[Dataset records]
--- START ---

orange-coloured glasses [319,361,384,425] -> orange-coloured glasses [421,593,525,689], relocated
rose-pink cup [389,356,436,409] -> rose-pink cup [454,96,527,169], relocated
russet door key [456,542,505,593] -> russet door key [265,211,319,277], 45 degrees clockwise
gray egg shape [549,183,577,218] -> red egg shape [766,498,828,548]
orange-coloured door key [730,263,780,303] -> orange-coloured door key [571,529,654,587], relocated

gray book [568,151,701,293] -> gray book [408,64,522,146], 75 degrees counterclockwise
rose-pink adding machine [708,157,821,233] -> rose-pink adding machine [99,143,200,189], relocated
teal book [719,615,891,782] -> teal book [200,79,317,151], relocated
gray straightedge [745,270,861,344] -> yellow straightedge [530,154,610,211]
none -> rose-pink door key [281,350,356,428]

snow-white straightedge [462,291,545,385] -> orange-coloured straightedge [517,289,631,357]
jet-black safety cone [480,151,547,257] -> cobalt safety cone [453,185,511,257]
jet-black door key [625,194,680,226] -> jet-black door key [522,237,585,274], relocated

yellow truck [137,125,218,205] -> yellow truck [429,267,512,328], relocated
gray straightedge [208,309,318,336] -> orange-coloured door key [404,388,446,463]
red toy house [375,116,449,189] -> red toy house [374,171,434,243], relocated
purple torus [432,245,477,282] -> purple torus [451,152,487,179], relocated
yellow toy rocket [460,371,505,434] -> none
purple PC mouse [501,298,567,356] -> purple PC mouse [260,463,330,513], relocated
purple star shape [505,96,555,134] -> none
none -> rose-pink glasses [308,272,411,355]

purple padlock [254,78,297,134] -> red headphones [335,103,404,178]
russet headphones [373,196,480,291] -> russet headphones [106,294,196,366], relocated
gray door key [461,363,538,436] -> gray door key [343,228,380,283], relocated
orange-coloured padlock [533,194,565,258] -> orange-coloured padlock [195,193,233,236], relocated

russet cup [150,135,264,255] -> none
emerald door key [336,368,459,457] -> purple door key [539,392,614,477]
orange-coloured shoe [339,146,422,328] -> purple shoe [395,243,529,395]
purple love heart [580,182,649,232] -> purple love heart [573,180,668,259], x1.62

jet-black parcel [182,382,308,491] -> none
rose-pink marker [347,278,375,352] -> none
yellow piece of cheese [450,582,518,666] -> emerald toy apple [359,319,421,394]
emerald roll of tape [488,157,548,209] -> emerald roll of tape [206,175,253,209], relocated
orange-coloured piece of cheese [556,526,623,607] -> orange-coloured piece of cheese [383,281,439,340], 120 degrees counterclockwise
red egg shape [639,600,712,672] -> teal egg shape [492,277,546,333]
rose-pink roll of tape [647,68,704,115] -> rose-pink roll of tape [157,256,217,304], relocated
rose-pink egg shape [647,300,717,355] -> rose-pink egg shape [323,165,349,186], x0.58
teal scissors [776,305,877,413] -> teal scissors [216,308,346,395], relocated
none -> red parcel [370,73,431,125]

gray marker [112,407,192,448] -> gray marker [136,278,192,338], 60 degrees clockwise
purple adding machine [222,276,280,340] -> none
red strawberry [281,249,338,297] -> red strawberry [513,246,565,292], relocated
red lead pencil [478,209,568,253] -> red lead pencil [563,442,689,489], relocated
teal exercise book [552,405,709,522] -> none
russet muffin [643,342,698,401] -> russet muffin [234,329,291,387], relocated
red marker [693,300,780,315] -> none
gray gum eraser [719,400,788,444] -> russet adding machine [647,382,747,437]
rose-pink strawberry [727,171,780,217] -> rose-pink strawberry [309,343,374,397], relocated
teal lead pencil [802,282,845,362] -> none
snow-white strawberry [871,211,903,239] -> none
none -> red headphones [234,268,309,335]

--- END ---

WHAT TO WORK ON:
Reproduce word for word the lines of the records above, beginning at the first and ending with the line where "russet door key [456,542,505,593]" appears, and nothing past it.

SOLUTION FOR THIS TASK:
orange-coloured glasses [319,361,384,425] -> orange-coloured glasses [421,593,525,689], relocated
rose-pink cup [389,356,436,409] -> rose-pink cup [454,96,527,169], relocated
russet door key [456,542,505,593] -> russet door key [265,211,319,277], 45 degrees clockwise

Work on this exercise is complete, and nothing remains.